Description of the task:
When you reach the line that contains "C1: 68nF (3V3, GND) -> none" in the data below, start reproducing lines exactly, and stop after the line that contains "R6: 6.8k (N1, N6) -> 24k (N1, N6)".

Listed records:
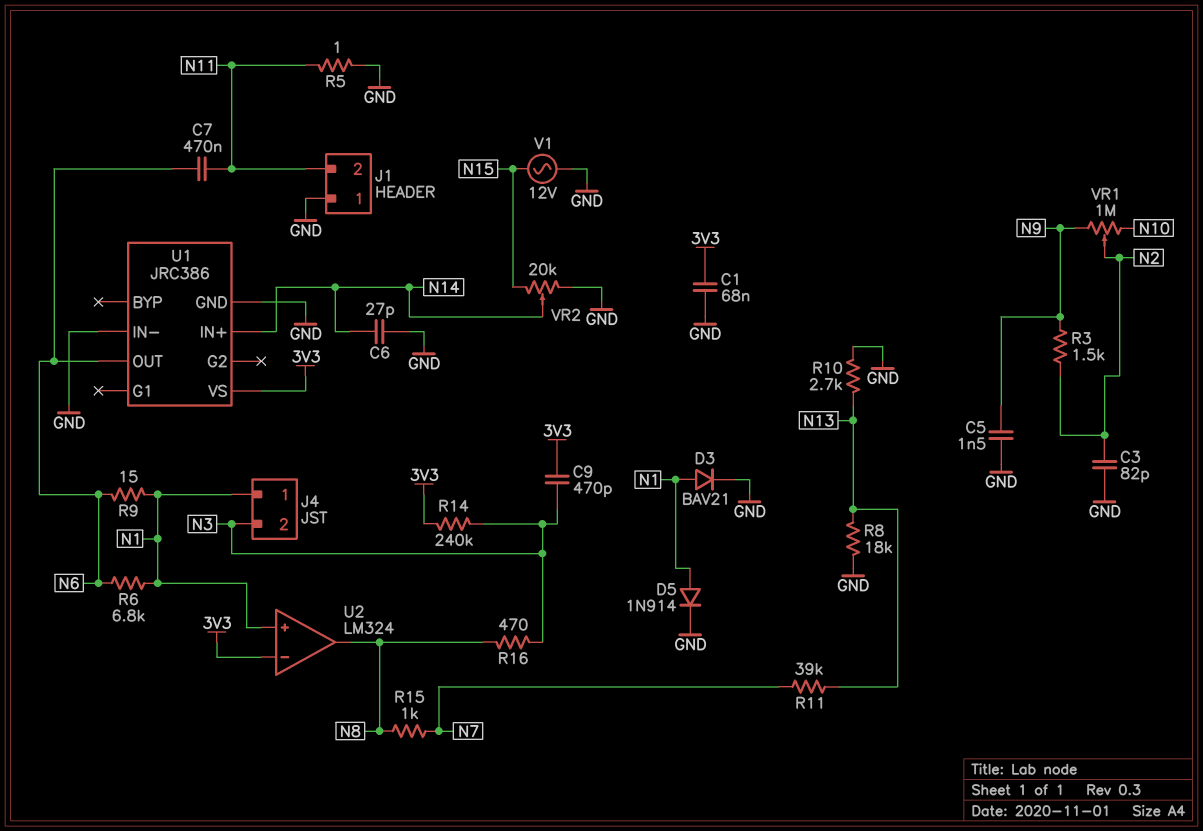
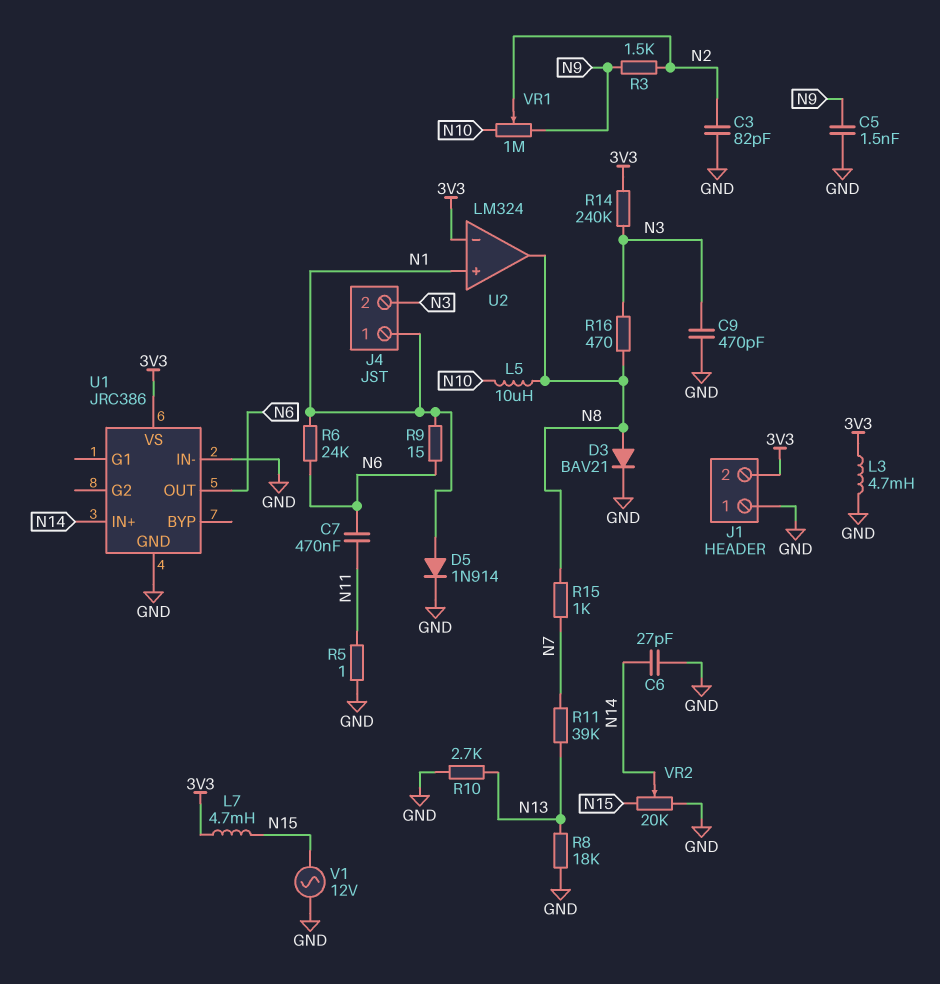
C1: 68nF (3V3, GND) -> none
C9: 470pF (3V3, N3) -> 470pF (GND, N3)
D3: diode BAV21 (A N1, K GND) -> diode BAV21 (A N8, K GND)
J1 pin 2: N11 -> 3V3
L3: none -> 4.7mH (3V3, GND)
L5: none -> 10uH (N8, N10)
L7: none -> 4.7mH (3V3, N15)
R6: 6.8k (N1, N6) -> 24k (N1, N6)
==
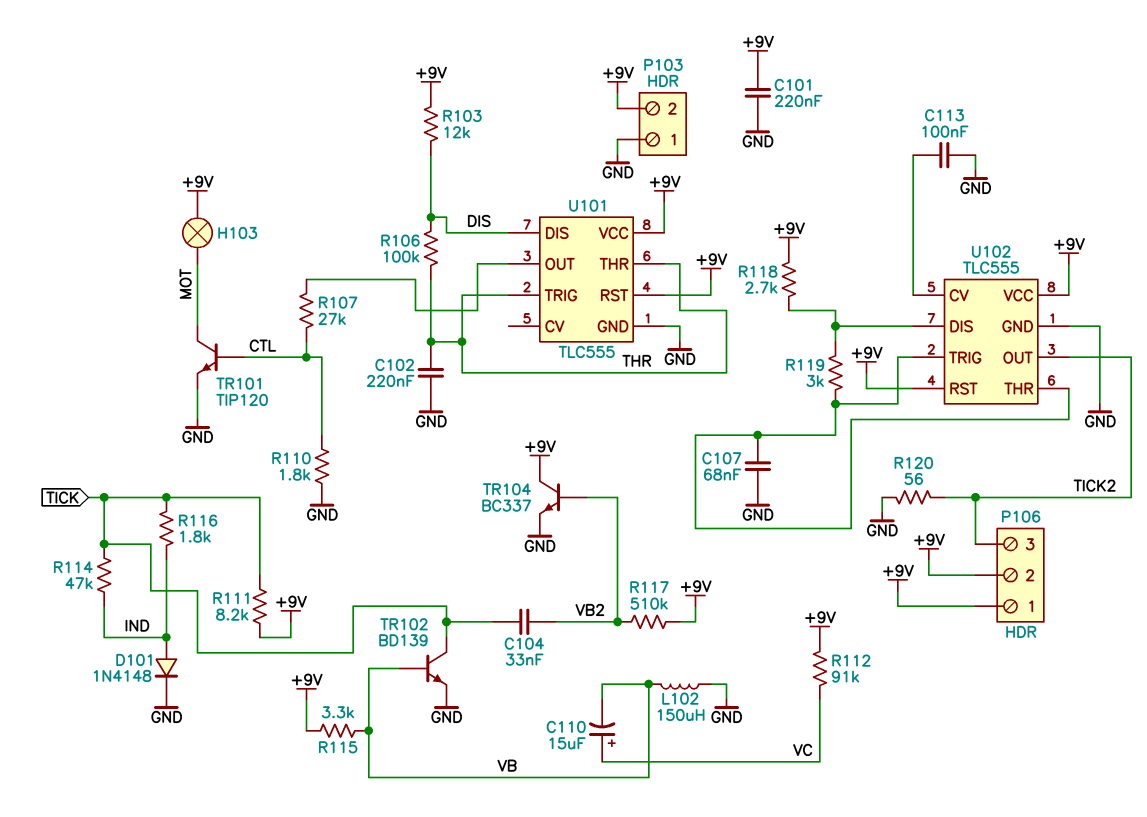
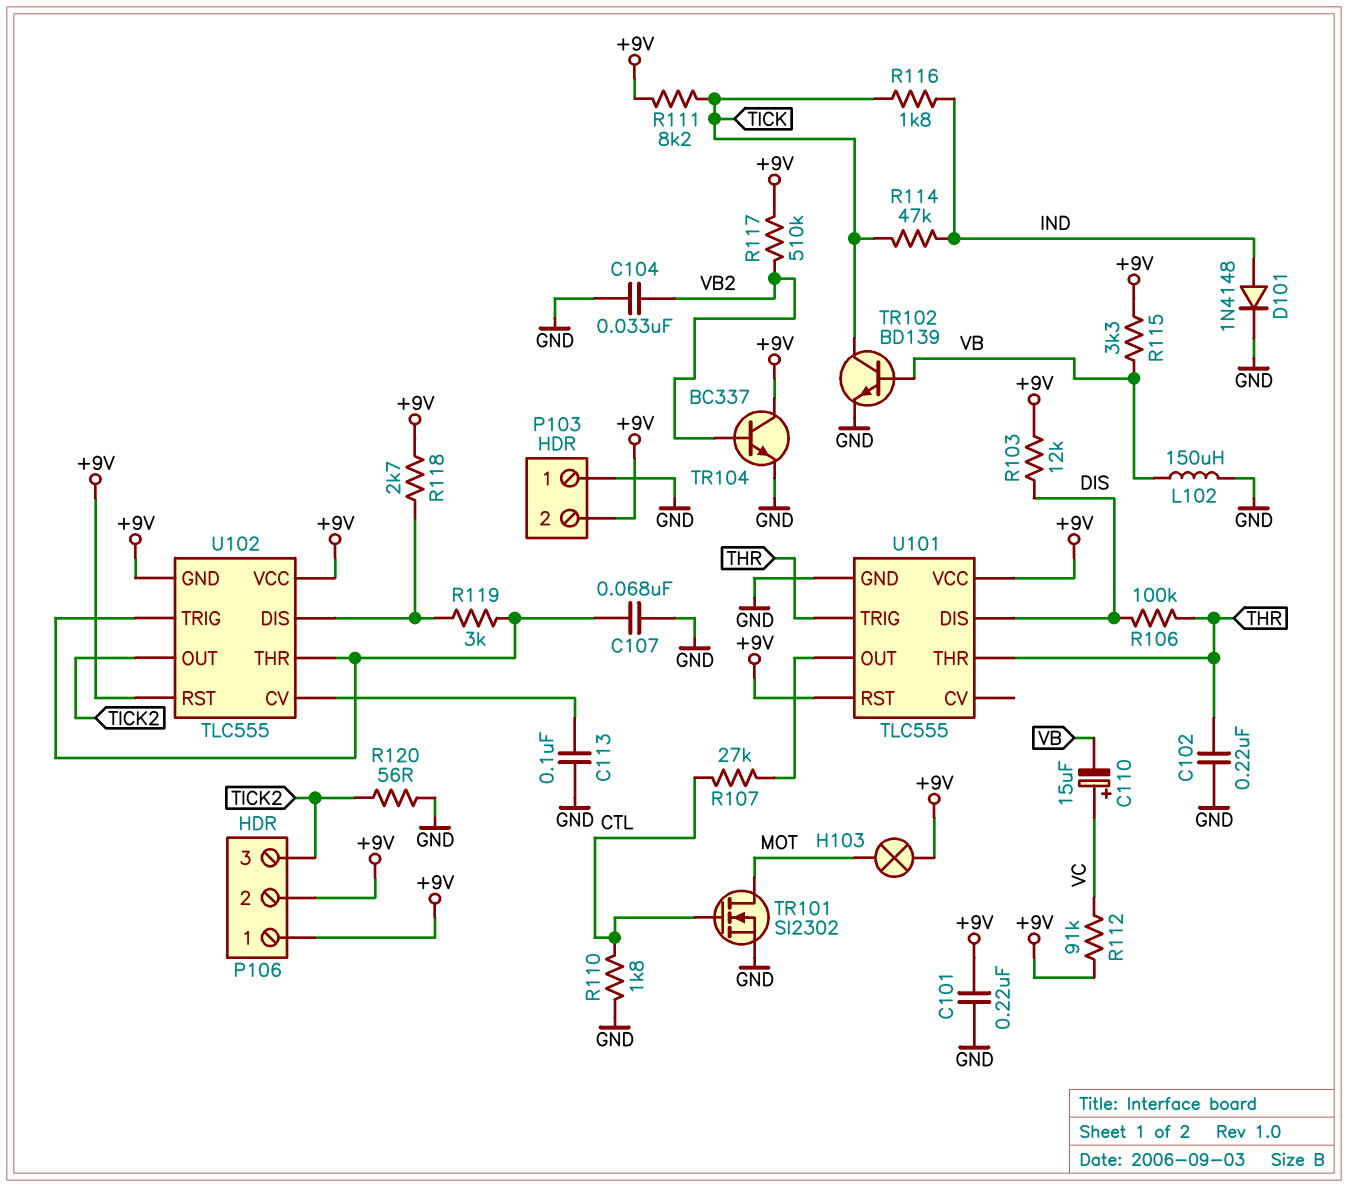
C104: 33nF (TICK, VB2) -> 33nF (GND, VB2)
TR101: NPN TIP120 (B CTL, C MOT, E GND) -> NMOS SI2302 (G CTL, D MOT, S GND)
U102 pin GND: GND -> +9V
==
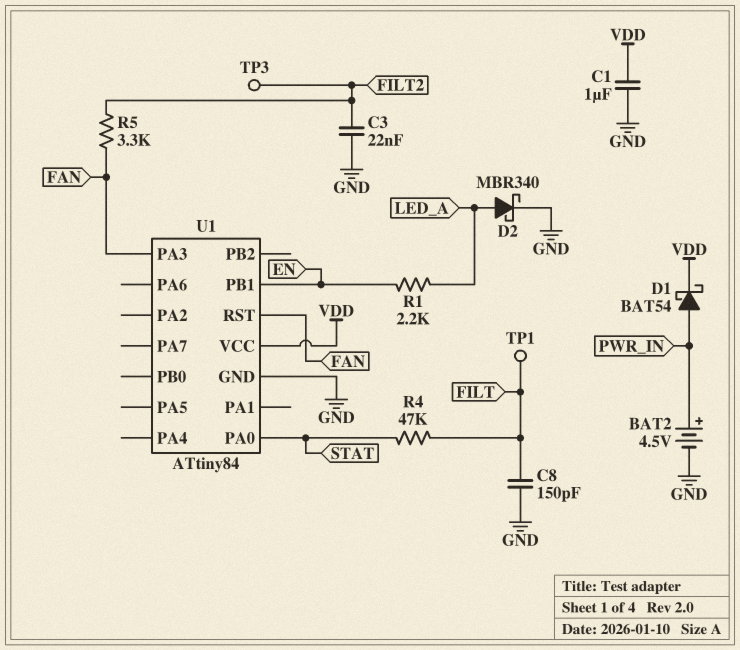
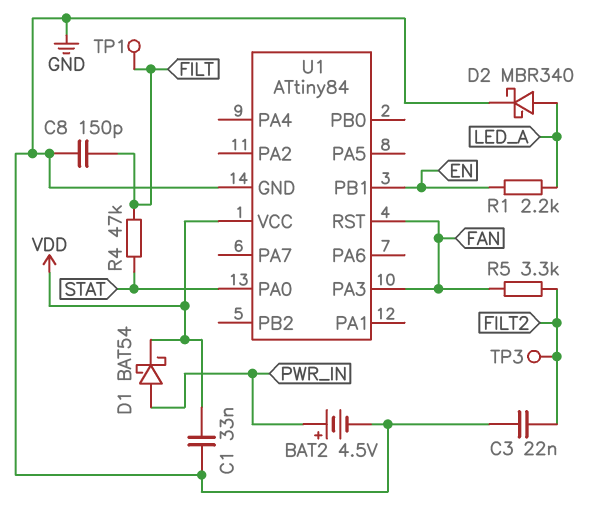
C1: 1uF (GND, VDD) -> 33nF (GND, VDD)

Written answer:
C1: 68nF (3V3, GND) -> none
C9: 470pF (3V3, N3) -> 470pF (GND, N3)
D3: diode BAV21 (A N1, K GND) -> diode BAV21 (A N8, K GND)
J1 pin 2: N11 -> 3V3
L3: none -> 4.7mH (3V3, GND)
L5: none -> 10uH (N8, N10)
L7: none -> 4.7mH (3V3, N15)
R6: 6.8k (N1, N6) -> 24k (N1, N6)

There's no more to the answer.